Transcribe all of the records word for word, but omit the pictures.

(Records excerpted from a collection)
++++++++++++++++++++
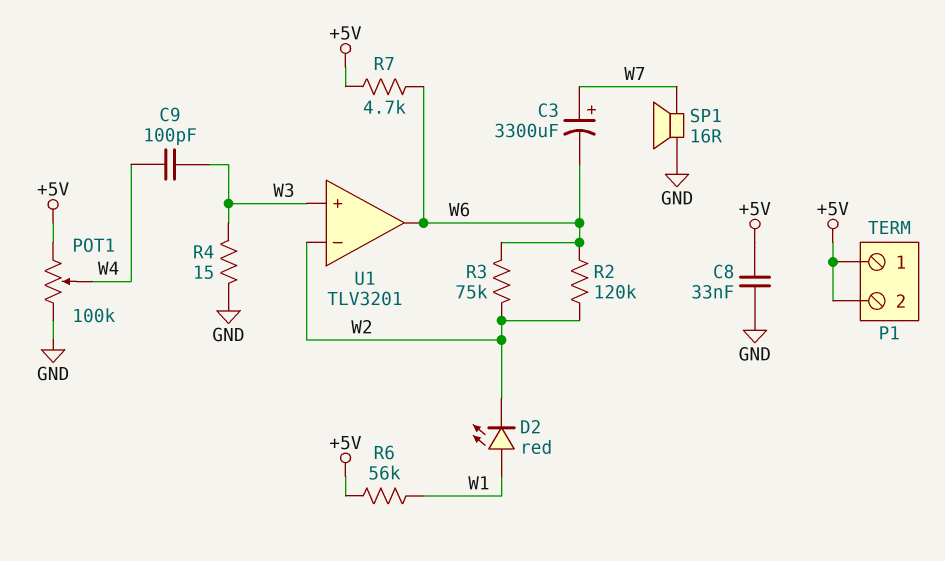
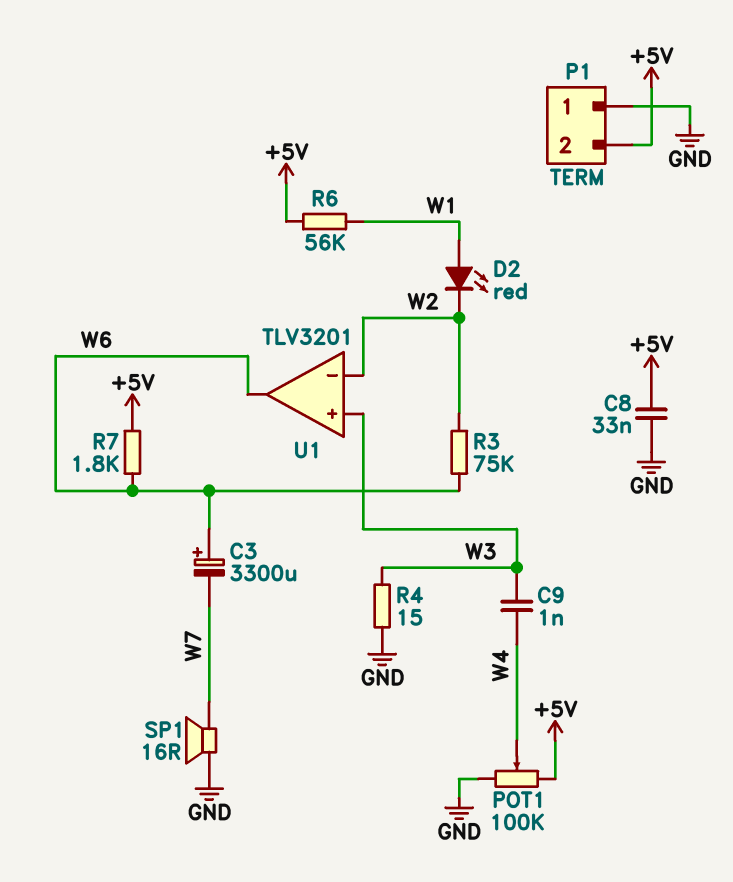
C3: 3300uF (plus W7, minus W6) -> 3300uF (plus W6, minus W7)
C9: 100pF (W3, W4) -> 1nF (W3, W4)
P1 pin 1: +5V -> GND
R2: 120k (W2, W6) -> none
R7: 4.7k (+5V, W6) -> 1.8k (+5V, W6)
++++++++++++++++++++
▸ **Output for this task**:
C3: 3300uF (plus W7, minus W6) -> 3300uF (plus W6, minus W7)
C9: 100pF (W3, W4) -> 1nF (W3, W4)
P1 pin 1: +5V -> GND
R2: 120k (W2, W6) -> none
R7: 4.7k (+5V, W6) -> 1.8k (+5V, W6)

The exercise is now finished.